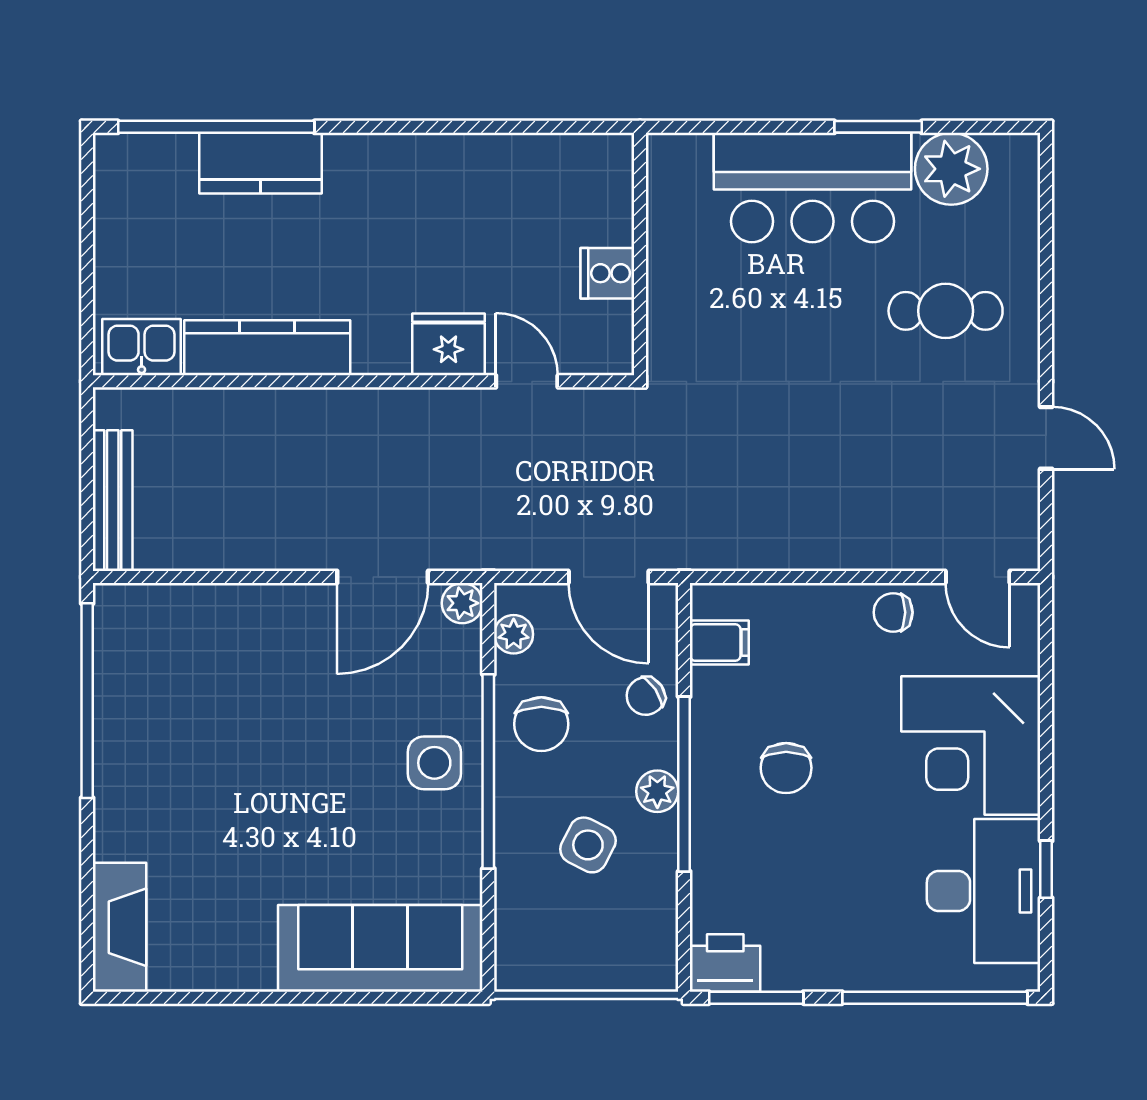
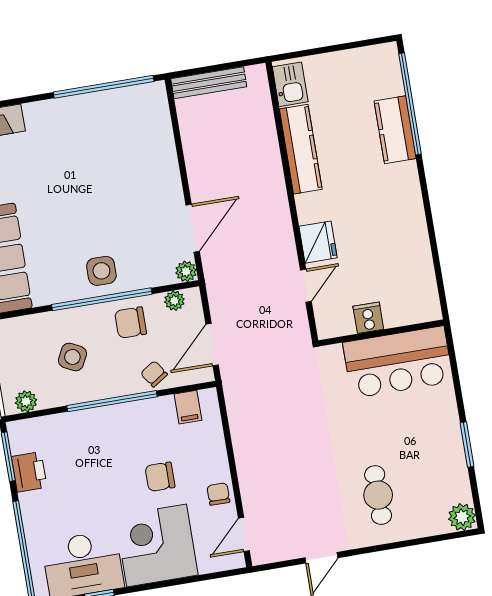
plant: (951, 169) -> (462, 517), moved, width x0.73, depth x0.73
bar counter: (812, 188) -> (398, 362), moved, turned -90
door: (383, 577) -> (193, 228), swing flipped
chair: (786, 768) -> (160, 477), moved
plant: (657, 791) -> (26, 401), moved
printer: (725, 963) -> (29, 472), moved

==============================

Problem to work on -
After locating the line containing "door: (383, 577) -> (193, 228), swing flipped", write out that line and all remaining lines of the records exactly, with nothing added.

Task solution -
door: (383, 577) -> (193, 228), swing flipped
chair: (786, 768) -> (160, 477), moved
plant: (657, 791) -> (26, 401), moved
printer: (725, 963) -> (29, 472), moved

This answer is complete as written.